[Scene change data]
=== Section Start ===
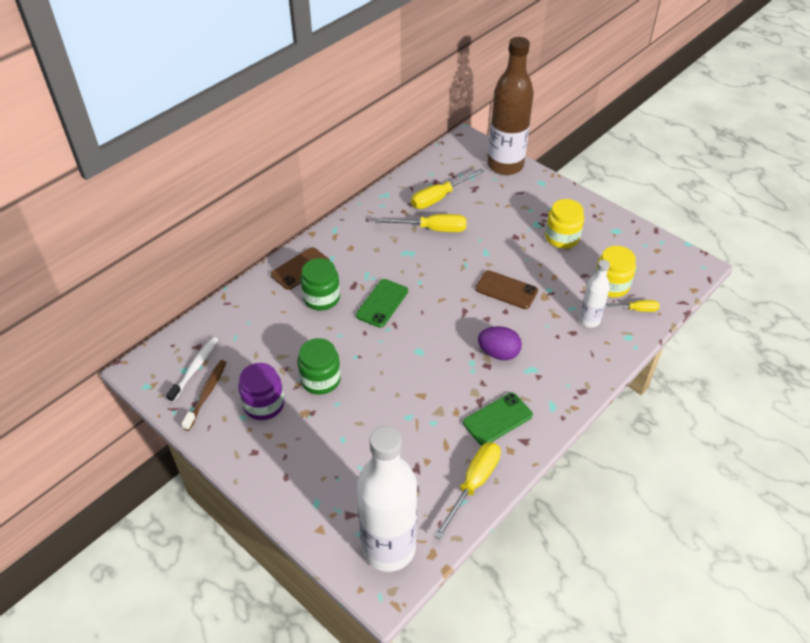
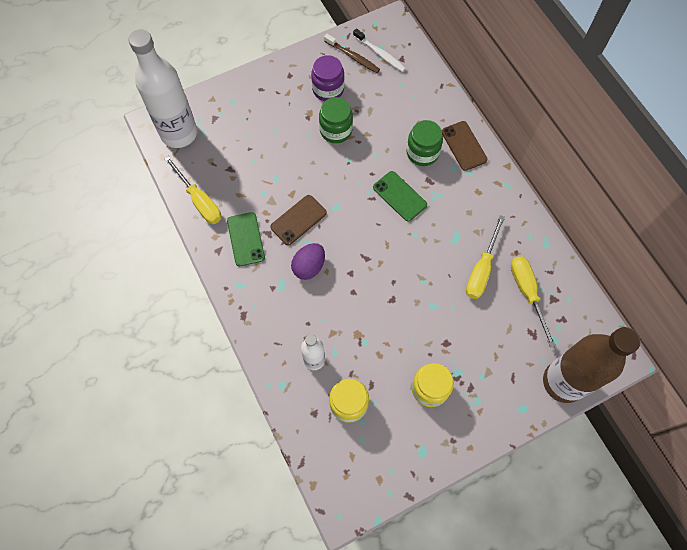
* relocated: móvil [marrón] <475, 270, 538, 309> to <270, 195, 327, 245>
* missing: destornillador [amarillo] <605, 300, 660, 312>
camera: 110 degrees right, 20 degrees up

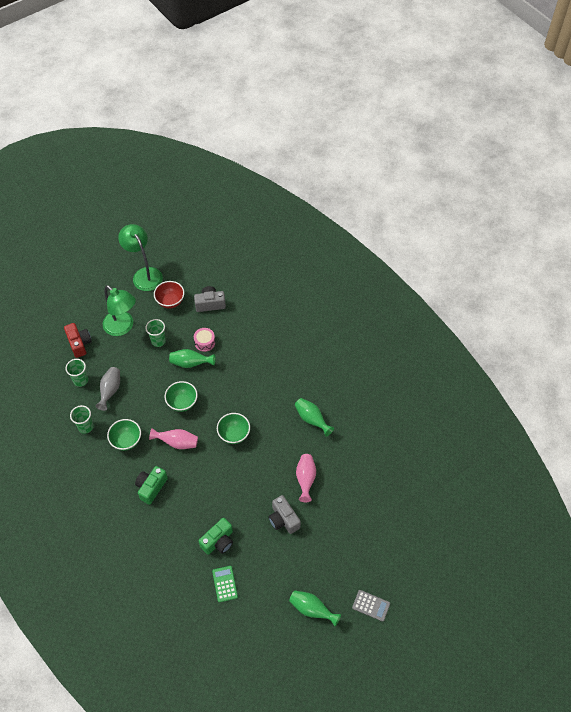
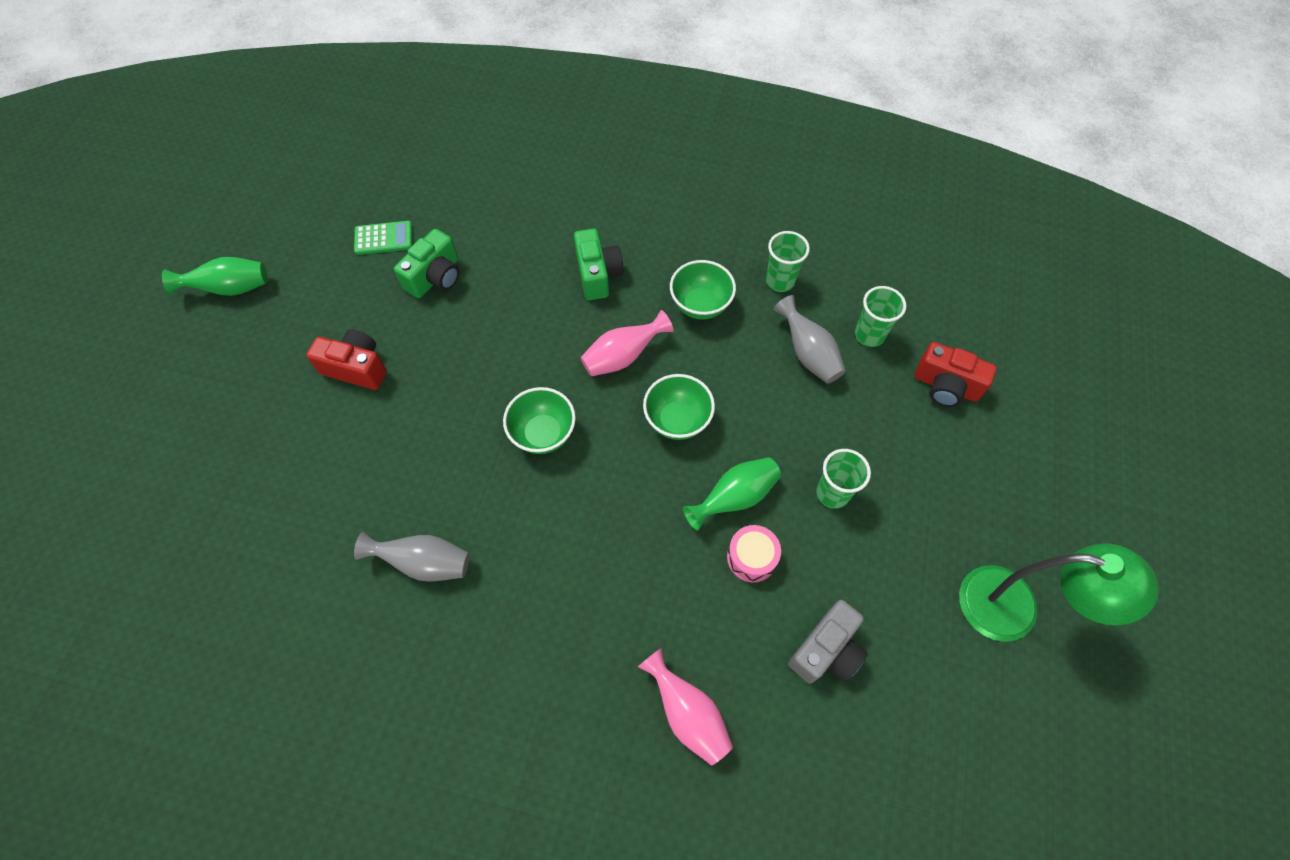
* missing: lámpara [verde] <103, 285, 136, 336>
* missing: cuenco [rojo] <154, 281, 184, 309>
* spun: cámara [verde] <199, 518, 233, 555> = <394, 229, 459, 298> 150 degrees counterclockwise
* spun: calculadora [verde] <212, 566, 238, 602> = <354, 221, 412, 255> 45 degrees counterclockwise
* colour: cámara [gris] <268, 495, 301, 534> to cámara [rojo] <306, 329, 387, 390>
* colour: florero [verde] <295, 398, 334, 437> to florero [gris] <354, 532, 469, 582>
* relocated: florero [rosa] <296, 454, 316, 502> to <638, 648, 733, 766>
* missing: calculadora [gris] <352, 590, 390, 622>
camera: 140 degrees right, 5 degrees up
=== Section End ===
Write out the lines from the one containing "532, 469, 582>" through the last line of the records above. Include both of those lines and nothing else.

» **Answer for this exercise**:
* colour: florero [verde] <295, 398, 334, 437> to florero [gris] <354, 532, 469, 582>
* relocated: florero [rosa] <296, 454, 316, 502> to <638, 648, 733, 766>
* missing: calculadora [gris] <352, 590, 390, 622>
camera: 140 degrees right, 5 degrees up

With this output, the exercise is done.